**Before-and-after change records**
_ _ _ _
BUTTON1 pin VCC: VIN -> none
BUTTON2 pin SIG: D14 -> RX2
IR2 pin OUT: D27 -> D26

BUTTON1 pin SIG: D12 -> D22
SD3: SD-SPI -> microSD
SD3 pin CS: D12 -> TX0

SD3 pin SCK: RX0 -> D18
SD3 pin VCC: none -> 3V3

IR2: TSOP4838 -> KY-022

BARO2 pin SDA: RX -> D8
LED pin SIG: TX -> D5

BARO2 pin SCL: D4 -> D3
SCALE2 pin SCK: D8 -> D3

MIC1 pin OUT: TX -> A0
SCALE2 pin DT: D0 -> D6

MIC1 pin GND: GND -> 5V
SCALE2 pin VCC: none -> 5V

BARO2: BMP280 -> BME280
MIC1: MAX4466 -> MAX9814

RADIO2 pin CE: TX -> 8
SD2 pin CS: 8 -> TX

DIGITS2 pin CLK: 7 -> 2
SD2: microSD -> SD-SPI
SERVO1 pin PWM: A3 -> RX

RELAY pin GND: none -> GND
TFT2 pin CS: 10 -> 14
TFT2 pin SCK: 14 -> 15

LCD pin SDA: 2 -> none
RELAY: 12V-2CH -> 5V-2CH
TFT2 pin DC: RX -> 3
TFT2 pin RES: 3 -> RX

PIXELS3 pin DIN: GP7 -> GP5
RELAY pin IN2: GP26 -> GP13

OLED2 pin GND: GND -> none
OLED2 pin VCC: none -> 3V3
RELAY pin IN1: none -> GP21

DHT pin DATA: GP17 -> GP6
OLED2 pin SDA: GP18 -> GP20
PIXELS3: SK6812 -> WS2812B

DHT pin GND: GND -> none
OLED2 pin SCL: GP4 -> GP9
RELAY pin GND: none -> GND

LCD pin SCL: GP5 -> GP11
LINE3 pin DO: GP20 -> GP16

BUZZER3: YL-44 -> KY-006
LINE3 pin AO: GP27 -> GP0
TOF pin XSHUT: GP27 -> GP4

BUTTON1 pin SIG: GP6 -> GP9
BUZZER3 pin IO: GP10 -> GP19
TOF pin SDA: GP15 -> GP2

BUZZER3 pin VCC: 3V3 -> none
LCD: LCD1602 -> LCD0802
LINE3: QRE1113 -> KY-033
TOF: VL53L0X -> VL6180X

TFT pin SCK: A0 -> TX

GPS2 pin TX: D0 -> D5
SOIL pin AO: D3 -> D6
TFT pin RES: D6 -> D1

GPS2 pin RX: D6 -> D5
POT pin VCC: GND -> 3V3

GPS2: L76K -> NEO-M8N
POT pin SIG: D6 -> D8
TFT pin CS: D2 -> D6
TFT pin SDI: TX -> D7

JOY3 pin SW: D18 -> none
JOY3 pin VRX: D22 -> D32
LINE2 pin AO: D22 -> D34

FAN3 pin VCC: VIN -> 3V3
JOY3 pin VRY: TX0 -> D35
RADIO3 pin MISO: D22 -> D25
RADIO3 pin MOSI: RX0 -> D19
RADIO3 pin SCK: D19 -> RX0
_ _ _ _
**HOW TO COMPLETE THIS TASK**
Transcribe the records from their first line. Stop after the line with "BARO2: BMP280 -> BME280", including it.

**RESULT**
BUTTON1 pin VCC: VIN -> none
BUTTON2 pin SIG: D14 -> RX2
IR2 pin OUT: D27 -> D26

BUTTON1 pin SIG: D12 -> D22
SD3: SD-SPI -> microSD
SD3 pin CS: D12 -> TX0

SD3 pin SCK: RX0 -> D18
SD3 pin VCC: none -> 3V3

IR2: TSOP4838 -> KY-022

BARO2 pin SDA: RX -> D8
LED pin SIG: TX -> D5

BARO2 pin SCL: D4 -> D3
SCALE2 pin SCK: D8 -> D3

MIC1 pin OUT: TX -> A0
SCALE2 pin DT: D0 -> D6

MIC1 pin GND: GND -> 5V
SCALE2 pin VCC: none -> 5V

BARO2: BMP280 -> BME280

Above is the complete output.